◆ WORK TASK: Restate all of the following data exactly, keeping any images out of the copy.

◆ GIVEN RECORDS:
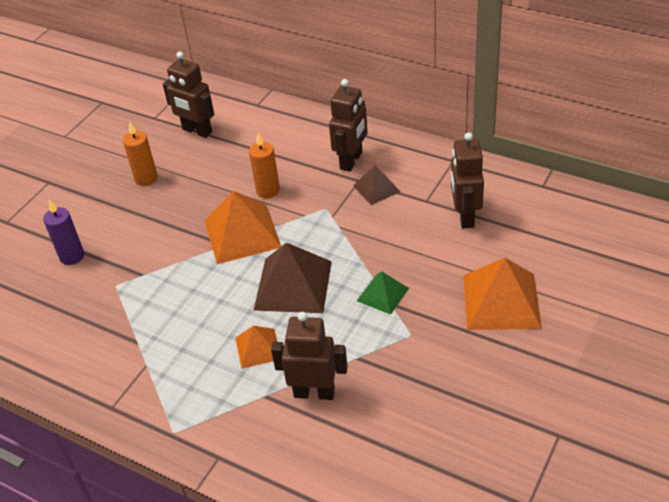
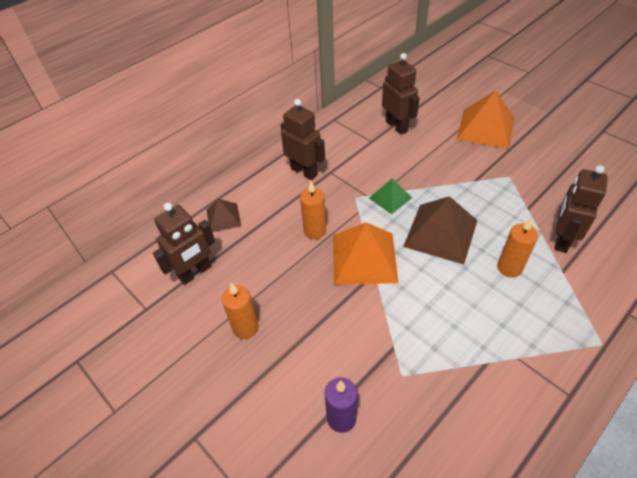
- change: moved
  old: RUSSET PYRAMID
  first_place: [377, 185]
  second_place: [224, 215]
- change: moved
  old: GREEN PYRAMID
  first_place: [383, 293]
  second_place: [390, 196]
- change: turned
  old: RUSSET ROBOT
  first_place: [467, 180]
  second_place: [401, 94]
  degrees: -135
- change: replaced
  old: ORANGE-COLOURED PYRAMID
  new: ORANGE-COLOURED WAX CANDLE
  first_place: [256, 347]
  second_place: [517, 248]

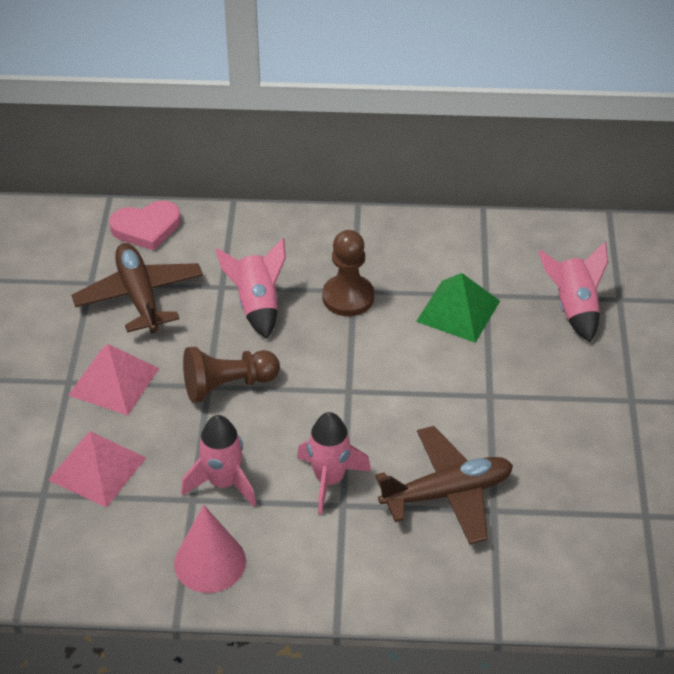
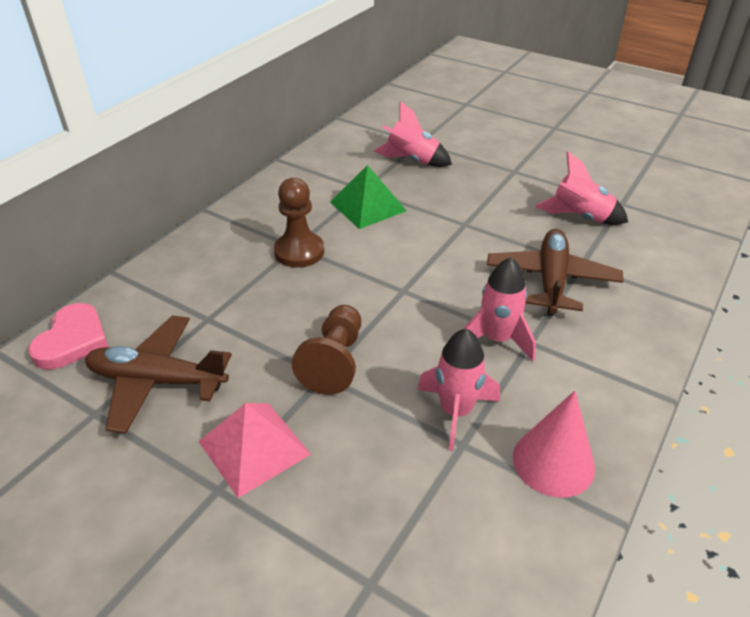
- change: moved
  old: PINK SPACESHIP
  first_place: [250, 288]
  second_place: [581, 188]
- change: removed
  old: PINK PYRAMID
  first_place: [97, 469]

◆ SOLVED PROBLEM:
- change: moved
  old: RUSSET PYRAMID
  first_place: [377, 185]
  second_place: [224, 215]
- change: moved
  old: GREEN PYRAMID
  first_place: [383, 293]
  second_place: [390, 196]
- change: turned
  old: RUSSET ROBOT
  first_place: [467, 180]
  second_place: [401, 94]
  degrees: -135
- change: replaced
  old: ORANGE-COLOURED PYRAMID
  new: ORANGE-COLOURED WAX CANDLE
  first_place: [256, 347]
  second_place: [517, 248]

- change: moved
  old: PINK SPACESHIP
  first_place: [250, 288]
  second_place: [581, 188]
- change: removed
  old: PINK PYRAMID
  first_place: [97, 469]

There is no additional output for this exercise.